→ Records for processing
□ □ □ □ □

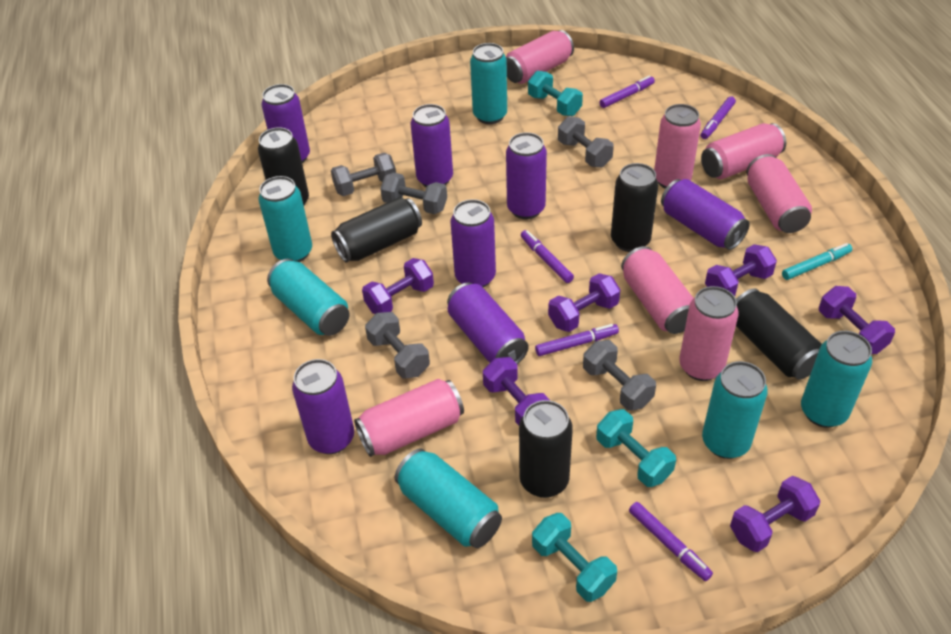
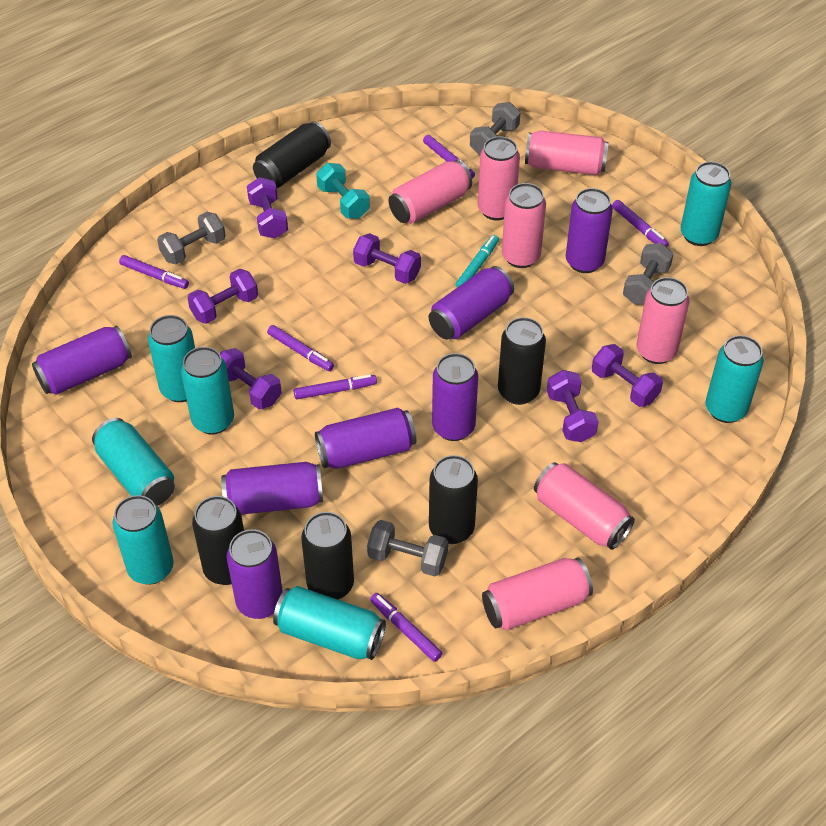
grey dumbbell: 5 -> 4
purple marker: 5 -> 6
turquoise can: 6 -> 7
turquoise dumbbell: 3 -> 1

□ □ □ □ □

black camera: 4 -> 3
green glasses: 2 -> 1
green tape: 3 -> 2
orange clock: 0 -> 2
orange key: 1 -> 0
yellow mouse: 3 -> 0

□ □ □ □ □

→ Work instruction
The lines above, starting at the one with "green glasses: 2 -> 1" and ending at the one with "yellow mouse: 3 -> 0", are the only ones to return, exactly as written.

→ Output for this task
green glasses: 2 -> 1
green tape: 3 -> 2
orange clock: 0 -> 2
orange key: 1 -> 0
yellow mouse: 3 -> 0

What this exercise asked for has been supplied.